▶ [Exercise data]
□ □ □ □ □ □ □

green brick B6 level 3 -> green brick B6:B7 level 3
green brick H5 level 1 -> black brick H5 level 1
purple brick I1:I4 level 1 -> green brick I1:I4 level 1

□ □ □ □ □ □ □

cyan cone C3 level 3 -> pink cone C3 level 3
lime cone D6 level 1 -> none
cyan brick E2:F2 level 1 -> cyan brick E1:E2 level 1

□ □ □ □ □ □ □

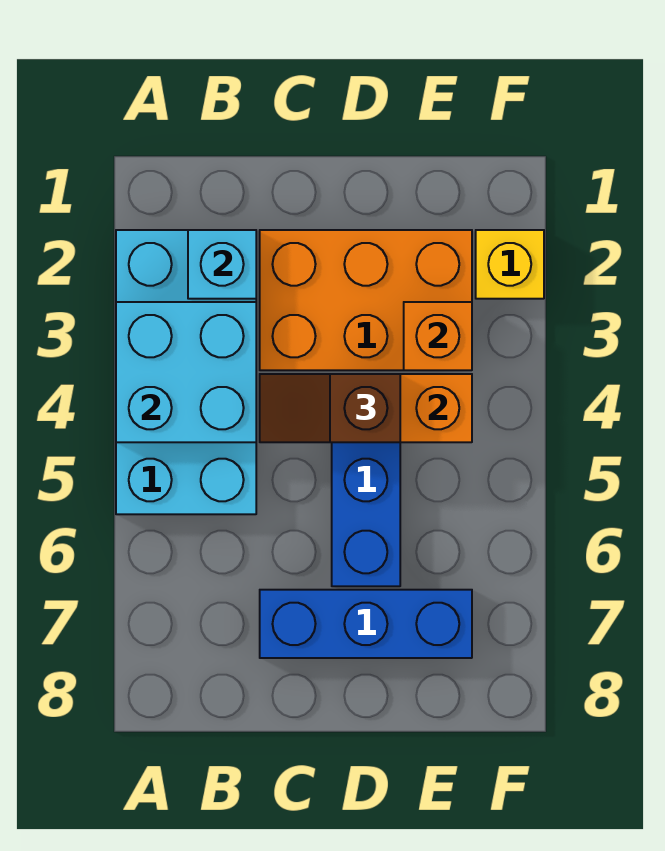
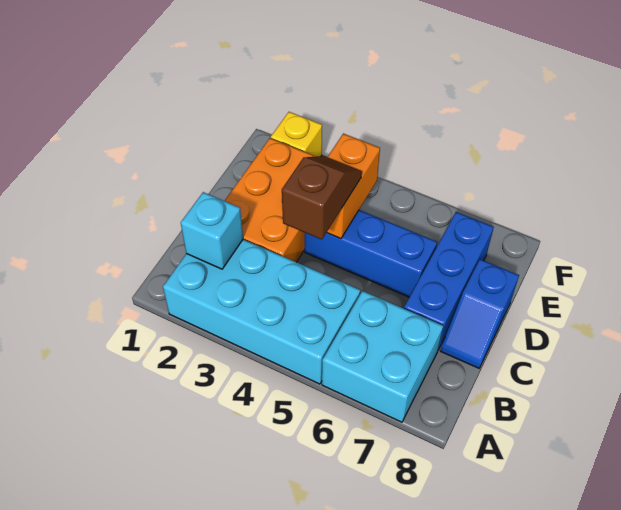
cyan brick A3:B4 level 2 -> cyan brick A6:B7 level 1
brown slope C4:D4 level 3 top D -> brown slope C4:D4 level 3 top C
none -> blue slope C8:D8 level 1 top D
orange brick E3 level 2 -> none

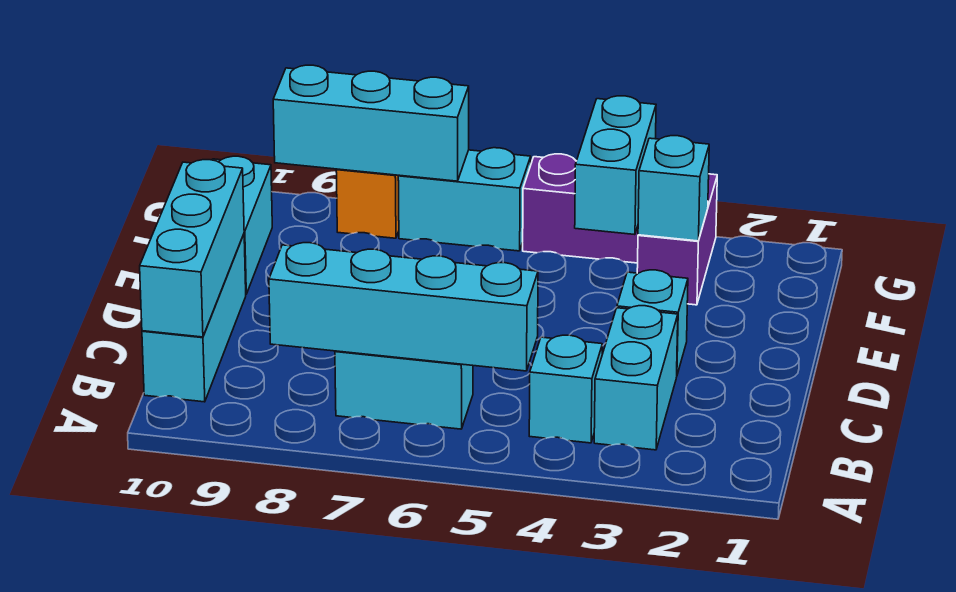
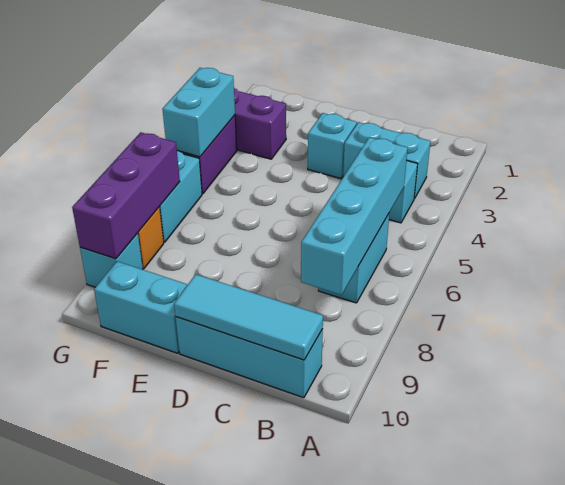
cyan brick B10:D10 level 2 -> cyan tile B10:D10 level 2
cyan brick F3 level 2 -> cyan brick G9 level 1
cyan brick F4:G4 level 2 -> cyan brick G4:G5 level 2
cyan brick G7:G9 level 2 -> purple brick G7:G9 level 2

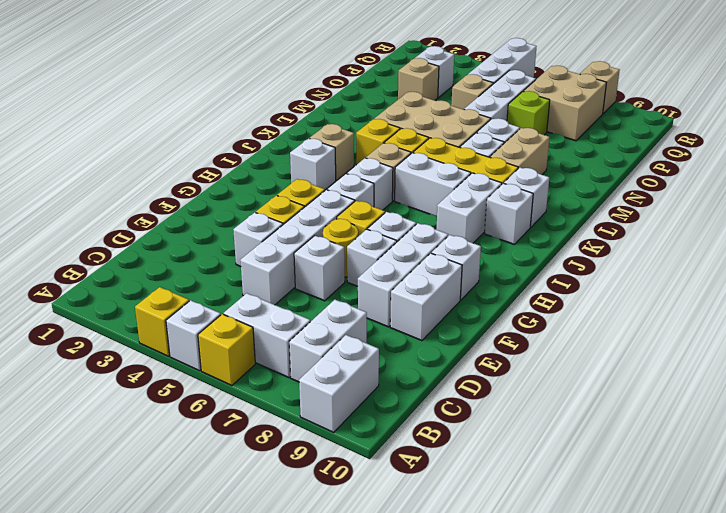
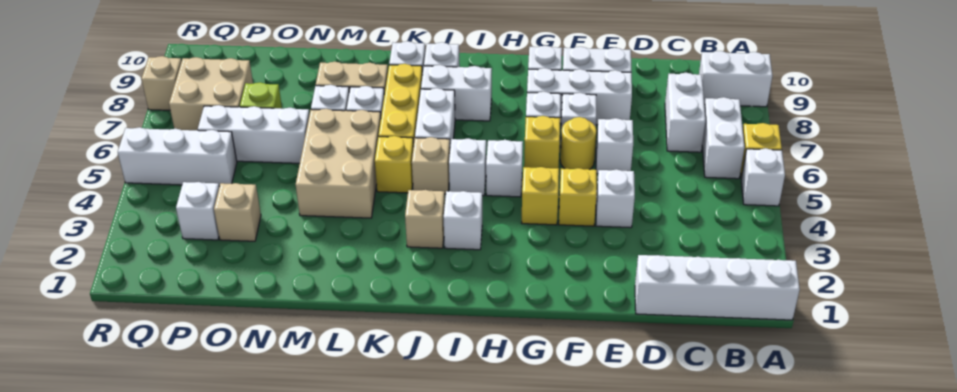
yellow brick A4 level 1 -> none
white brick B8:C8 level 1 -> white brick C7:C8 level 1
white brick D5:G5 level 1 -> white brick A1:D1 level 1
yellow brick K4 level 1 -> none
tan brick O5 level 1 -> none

□ □ □ □ □ □ □

▶ [What you should do] Your answer should be the lines above, word for word, from the line with "cyan brick A3:B4" through the line with "yellow brick K4 level 1 -> none", minus the pictures.

▶ [Exercise response]
cyan brick A3:B4 level 2 -> cyan brick A6:B7 level 1
brown slope C4:D4 level 3 top D -> brown slope C4:D4 level 3 top C
none -> blue slope C8:D8 level 1 top D
orange brick E3 level 2 -> none

cyan brick B10:D10 level 2 -> cyan tile B10:D10 level 2
cyan brick F3 level 2 -> cyan brick G9 level 1
cyan brick F4:G4 level 2 -> cyan brick G4:G5 level 2
cyan brick G7:G9 level 2 -> purple brick G7:G9 level 2

yellow brick A4 level 1 -> none
white brick B8:C8 level 1 -> white brick C7:C8 level 1
white brick D5:G5 level 1 -> white brick A1:D1 level 1
yellow brick K4 level 1 -> none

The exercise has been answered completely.